- **Aim of the exercise**:
Please give all of the data again, character for character, and drop the pictures.

BEGIN Data shown

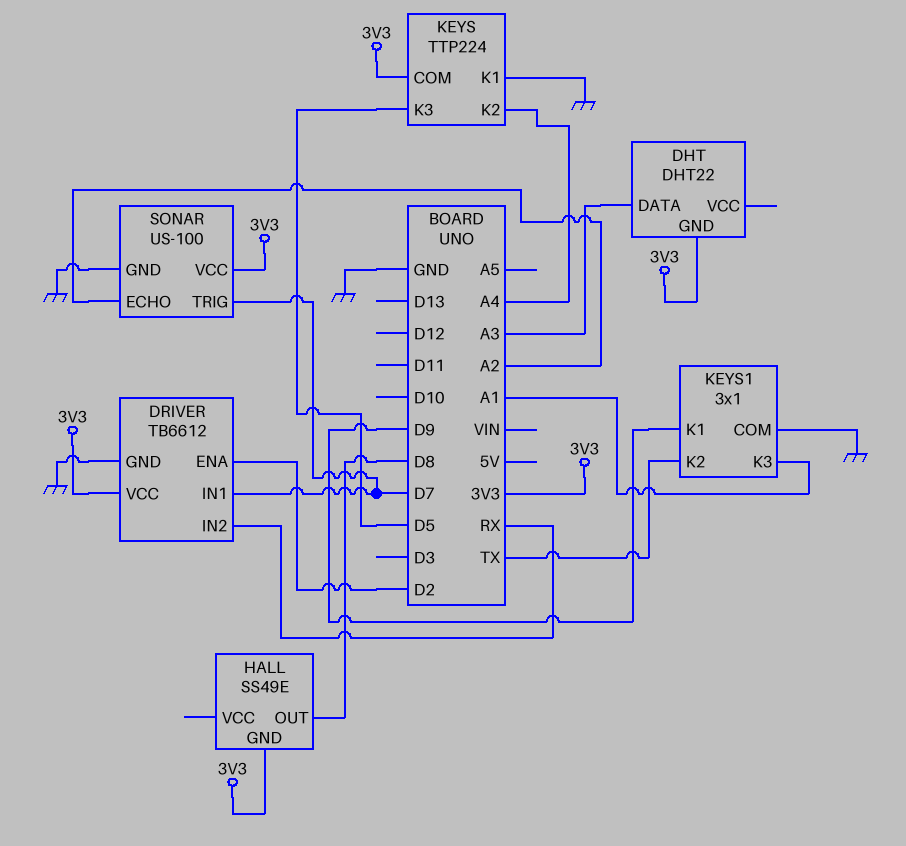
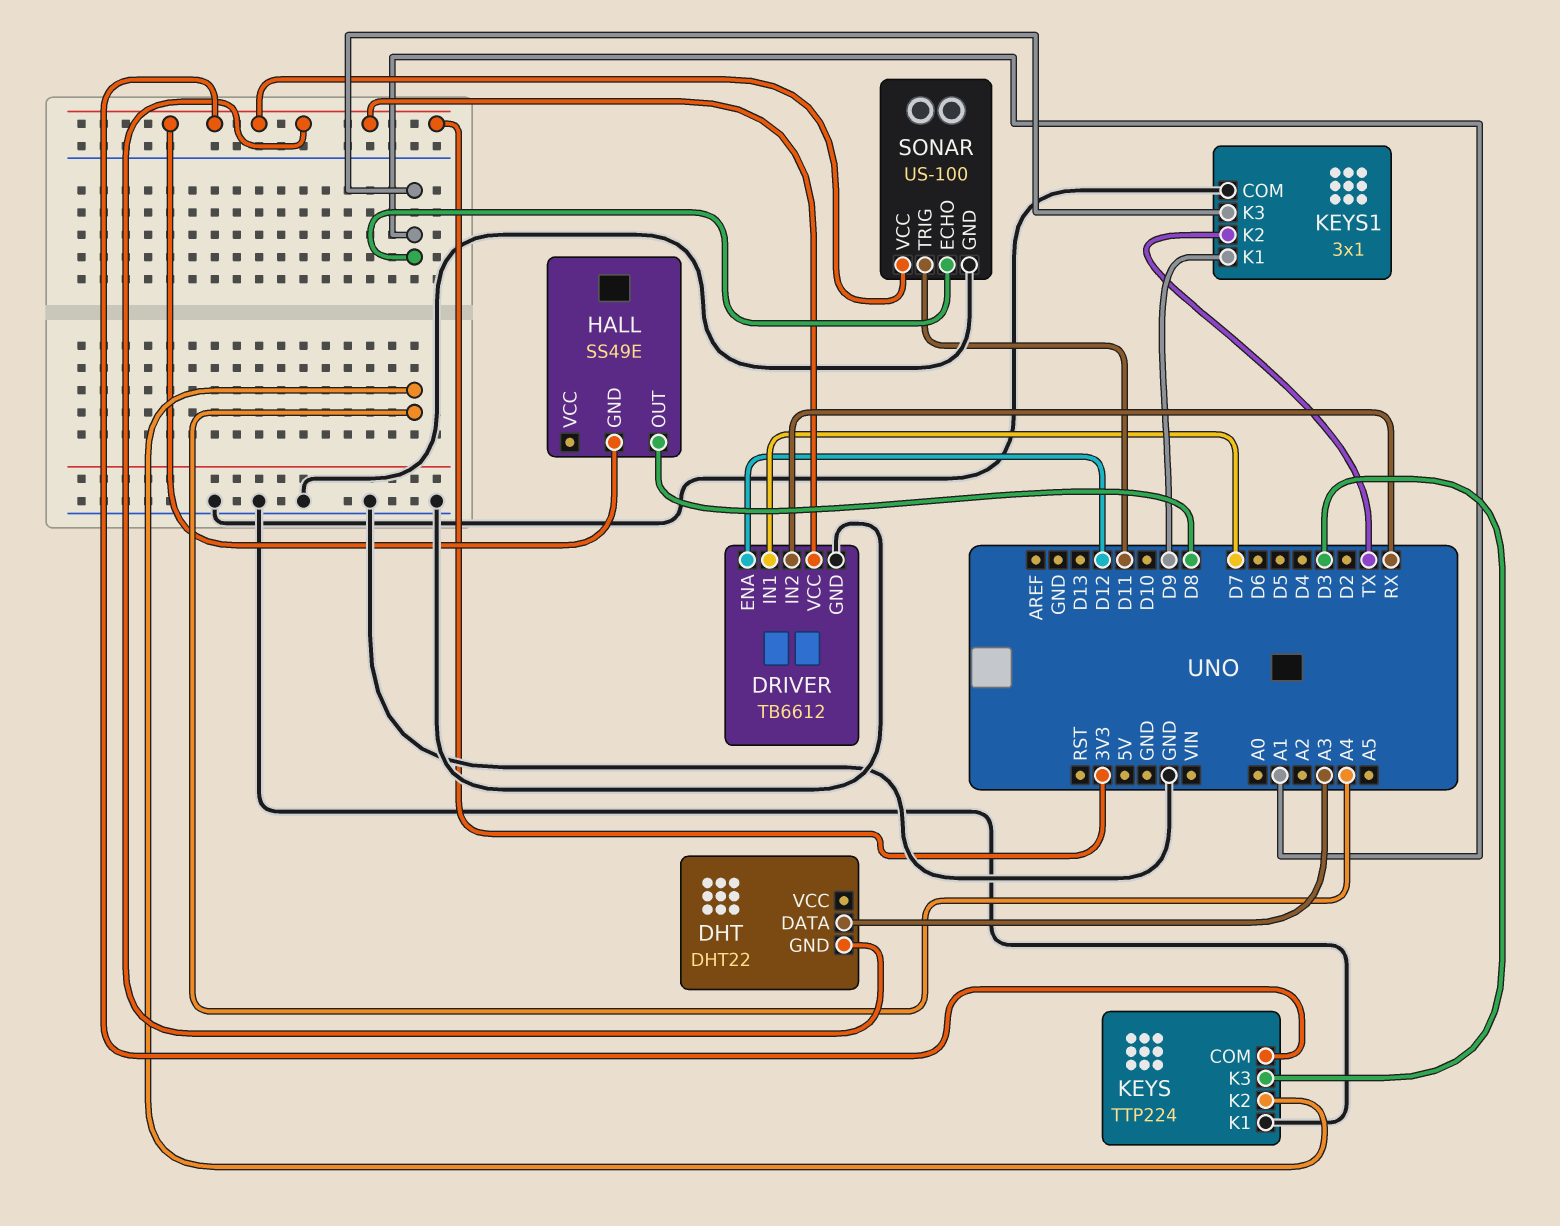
DRIVER pin ENA: D2 -> D12
KEYS pin K3: D5 -> D3
SONAR pin ECHO: A2 -> A1
SONAR pin TRIG: D7 -> D11

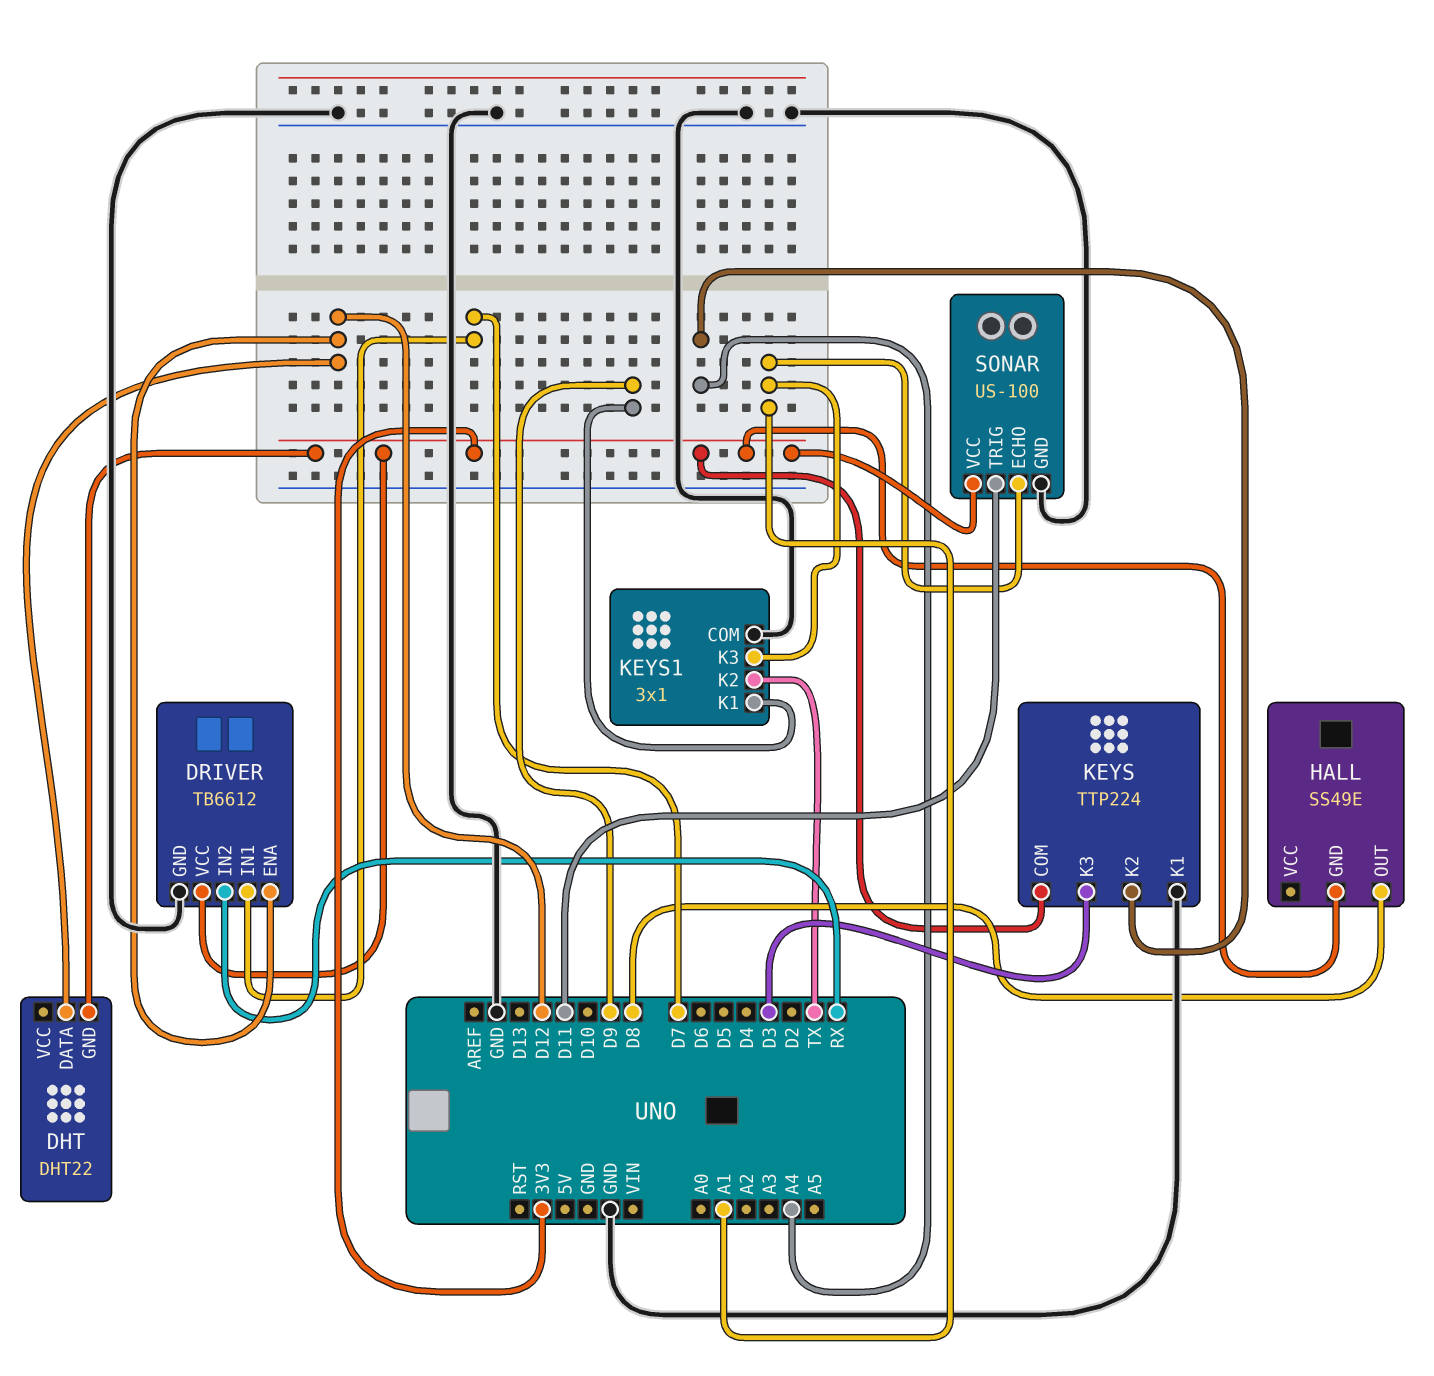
DHT pin DATA: A3 -> D12

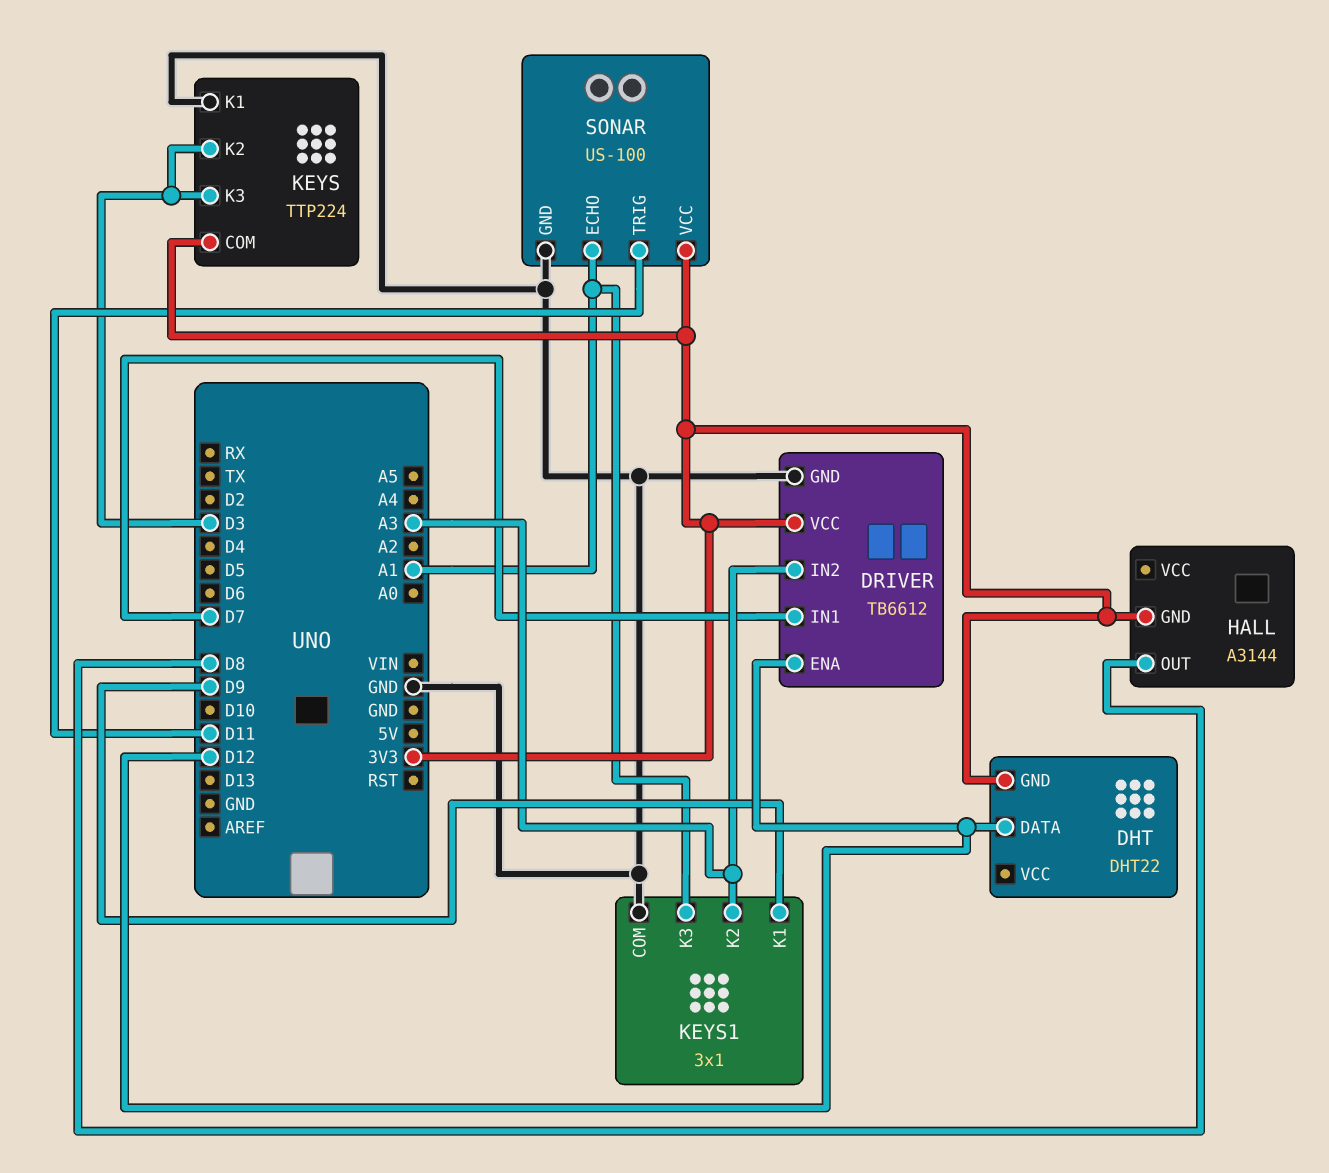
DRIVER pin IN2: RX -> A3
HALL: SS49E -> A3144
KEYS pin K2: A4 -> D3
KEYS1 pin K2: TX -> A3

END Data shown

- **Written answer**:
DRIVER pin ENA: D2 -> D12
KEYS pin K3: D5 -> D3
SONAR pin ECHO: A2 -> A1
SONAR pin TRIG: D7 -> D11

DHT pin DATA: A3 -> D12

DRIVER pin IN2: RX -> A3
HALL: SS49E -> A3144
KEYS pin K2: A4 -> D3
KEYS1 pin K2: TX -> A3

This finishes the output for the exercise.